→ **WRITTEN TASK**
Exactly the lines between the line containing "Point out vessel or blood." and the line containing "Look at this", together with those two lines, are to be output.

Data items
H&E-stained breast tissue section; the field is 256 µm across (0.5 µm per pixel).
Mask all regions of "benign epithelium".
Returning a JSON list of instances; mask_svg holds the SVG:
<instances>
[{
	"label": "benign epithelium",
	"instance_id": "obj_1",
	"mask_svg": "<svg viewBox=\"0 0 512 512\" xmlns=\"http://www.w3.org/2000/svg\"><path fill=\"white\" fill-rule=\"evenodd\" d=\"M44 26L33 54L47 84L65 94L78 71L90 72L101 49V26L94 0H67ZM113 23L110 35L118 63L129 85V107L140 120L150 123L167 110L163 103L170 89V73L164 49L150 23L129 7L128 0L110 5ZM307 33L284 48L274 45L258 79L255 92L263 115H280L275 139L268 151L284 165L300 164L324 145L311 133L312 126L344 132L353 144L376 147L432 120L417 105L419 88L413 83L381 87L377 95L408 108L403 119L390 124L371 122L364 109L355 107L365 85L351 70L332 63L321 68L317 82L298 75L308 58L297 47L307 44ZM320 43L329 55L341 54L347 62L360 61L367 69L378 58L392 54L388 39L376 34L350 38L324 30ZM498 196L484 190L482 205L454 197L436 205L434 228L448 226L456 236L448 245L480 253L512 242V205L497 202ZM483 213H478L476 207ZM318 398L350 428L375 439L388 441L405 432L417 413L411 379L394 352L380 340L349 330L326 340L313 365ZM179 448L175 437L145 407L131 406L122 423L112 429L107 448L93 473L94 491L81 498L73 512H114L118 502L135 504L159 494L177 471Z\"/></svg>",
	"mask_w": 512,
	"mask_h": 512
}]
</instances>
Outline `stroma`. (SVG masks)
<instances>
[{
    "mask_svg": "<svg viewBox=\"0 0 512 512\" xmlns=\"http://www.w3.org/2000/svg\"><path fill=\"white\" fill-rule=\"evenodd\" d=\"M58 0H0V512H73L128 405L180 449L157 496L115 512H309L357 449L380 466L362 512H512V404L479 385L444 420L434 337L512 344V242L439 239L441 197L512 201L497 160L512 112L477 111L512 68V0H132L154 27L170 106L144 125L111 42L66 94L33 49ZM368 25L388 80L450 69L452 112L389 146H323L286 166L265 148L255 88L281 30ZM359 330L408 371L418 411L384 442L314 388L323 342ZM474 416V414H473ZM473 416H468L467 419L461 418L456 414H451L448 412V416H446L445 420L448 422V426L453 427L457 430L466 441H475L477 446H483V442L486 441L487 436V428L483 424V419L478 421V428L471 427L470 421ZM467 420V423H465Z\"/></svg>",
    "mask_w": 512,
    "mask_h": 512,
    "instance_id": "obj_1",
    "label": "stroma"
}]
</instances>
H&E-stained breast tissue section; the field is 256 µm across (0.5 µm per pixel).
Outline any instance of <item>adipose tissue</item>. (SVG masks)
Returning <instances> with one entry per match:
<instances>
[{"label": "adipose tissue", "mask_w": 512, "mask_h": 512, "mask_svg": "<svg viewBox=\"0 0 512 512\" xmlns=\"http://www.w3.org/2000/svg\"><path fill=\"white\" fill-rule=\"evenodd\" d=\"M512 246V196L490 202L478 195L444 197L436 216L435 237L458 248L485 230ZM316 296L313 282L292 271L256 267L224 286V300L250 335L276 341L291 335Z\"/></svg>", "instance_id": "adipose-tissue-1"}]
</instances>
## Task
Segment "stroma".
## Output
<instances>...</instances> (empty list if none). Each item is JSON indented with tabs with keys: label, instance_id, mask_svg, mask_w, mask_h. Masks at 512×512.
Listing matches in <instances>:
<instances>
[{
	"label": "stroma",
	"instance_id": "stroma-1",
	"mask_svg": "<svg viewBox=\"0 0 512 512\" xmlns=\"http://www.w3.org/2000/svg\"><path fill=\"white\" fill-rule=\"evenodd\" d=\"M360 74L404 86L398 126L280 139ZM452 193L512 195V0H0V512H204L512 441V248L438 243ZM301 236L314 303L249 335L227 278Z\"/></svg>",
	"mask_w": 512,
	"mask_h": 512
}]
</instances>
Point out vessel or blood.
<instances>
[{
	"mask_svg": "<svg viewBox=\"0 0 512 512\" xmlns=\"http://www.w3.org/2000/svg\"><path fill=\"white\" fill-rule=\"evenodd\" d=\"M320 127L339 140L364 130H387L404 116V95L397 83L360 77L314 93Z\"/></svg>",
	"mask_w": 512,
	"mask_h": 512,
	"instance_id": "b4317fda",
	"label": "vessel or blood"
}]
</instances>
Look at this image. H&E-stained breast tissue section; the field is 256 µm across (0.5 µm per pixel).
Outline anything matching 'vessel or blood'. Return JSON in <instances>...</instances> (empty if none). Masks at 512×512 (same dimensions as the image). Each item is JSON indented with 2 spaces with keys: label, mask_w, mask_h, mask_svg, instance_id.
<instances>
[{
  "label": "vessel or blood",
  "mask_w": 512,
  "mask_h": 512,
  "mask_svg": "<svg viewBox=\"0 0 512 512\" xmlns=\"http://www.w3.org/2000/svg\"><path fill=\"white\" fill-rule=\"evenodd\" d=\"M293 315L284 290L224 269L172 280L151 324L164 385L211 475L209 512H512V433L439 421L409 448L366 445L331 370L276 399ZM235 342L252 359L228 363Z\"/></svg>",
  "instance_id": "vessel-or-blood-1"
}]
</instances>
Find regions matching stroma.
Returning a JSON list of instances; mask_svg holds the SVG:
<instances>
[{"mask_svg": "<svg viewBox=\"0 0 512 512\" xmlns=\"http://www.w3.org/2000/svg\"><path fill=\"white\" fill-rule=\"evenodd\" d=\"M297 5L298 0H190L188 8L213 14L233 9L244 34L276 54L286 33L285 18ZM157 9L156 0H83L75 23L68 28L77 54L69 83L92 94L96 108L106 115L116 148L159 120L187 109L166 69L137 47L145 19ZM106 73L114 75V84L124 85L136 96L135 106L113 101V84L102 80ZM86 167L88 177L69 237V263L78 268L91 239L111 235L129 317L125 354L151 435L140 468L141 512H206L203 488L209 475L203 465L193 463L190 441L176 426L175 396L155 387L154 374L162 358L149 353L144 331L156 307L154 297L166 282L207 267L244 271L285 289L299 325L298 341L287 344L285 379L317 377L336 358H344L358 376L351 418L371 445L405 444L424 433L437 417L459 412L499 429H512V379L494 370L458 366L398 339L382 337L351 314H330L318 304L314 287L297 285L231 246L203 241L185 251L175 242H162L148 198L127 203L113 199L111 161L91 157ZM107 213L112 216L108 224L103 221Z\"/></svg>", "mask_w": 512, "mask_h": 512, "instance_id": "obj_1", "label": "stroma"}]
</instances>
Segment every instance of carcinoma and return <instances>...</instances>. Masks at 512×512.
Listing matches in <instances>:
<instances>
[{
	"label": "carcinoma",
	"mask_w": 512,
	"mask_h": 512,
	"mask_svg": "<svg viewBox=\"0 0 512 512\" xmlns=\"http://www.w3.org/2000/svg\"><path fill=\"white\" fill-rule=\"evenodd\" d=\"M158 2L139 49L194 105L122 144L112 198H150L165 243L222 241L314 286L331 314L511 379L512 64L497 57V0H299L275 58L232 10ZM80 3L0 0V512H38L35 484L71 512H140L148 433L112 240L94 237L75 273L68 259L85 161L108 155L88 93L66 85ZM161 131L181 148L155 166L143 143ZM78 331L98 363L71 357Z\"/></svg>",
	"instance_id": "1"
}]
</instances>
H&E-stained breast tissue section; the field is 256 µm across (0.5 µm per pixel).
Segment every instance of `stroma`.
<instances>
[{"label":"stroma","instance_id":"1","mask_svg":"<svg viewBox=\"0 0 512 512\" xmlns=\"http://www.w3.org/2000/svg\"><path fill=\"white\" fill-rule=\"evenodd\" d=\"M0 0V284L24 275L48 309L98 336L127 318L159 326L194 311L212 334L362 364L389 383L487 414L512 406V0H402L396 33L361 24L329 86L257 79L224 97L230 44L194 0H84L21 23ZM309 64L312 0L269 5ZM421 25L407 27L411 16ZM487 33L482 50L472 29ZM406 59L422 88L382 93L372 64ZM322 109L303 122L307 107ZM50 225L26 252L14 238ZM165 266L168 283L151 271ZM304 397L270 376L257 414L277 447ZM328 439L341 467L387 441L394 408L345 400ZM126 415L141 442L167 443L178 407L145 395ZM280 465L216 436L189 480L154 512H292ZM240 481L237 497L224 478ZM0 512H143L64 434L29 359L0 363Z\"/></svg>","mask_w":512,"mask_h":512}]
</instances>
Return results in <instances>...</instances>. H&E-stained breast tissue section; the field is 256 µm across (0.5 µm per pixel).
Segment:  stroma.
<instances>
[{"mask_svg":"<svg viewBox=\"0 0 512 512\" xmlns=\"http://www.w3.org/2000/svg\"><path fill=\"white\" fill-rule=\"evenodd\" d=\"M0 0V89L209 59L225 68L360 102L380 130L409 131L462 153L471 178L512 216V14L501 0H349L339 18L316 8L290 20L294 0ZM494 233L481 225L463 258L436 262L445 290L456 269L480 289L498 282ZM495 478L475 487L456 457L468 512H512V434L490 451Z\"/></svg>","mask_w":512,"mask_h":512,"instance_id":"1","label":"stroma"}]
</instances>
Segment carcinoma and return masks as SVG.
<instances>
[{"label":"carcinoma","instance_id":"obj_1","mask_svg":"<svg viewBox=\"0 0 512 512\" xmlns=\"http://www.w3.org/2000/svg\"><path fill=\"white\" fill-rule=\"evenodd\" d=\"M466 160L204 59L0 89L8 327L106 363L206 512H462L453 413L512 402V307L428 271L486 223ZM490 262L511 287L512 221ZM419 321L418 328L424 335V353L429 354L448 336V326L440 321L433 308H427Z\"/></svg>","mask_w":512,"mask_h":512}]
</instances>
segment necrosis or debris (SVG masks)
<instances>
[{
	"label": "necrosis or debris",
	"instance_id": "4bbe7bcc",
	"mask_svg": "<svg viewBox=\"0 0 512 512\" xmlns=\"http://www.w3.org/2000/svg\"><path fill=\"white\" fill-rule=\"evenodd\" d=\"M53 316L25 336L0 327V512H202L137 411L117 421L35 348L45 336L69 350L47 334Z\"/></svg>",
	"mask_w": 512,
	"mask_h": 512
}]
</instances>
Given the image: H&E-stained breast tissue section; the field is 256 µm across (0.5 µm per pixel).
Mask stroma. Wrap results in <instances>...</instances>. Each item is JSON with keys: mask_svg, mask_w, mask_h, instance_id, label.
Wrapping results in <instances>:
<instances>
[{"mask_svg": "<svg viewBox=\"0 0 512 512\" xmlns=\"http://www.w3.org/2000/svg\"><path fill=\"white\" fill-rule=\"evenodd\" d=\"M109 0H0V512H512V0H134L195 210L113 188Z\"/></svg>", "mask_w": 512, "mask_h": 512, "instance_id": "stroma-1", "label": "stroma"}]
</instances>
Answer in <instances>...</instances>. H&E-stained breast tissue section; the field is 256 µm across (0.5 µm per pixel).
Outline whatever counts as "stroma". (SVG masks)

→ **ANSWER FOR THE TASK**
Point out vessel or blood.
<instances>
[{
	"mask_svg": "<svg viewBox=\"0 0 512 512\" xmlns=\"http://www.w3.org/2000/svg\"><path fill=\"white\" fill-rule=\"evenodd\" d=\"M320 127L339 140L364 130H387L404 116V95L397 83L360 77L314 93Z\"/></svg>",
	"mask_w": 512,
	"mask_h": 512,
	"instance_id": "b4317fda",
	"label": "vessel or blood"
}]
</instances>
Look at this image. H&E-stained breast tissue section; the field is 256 µm across (0.5 µm per pixel).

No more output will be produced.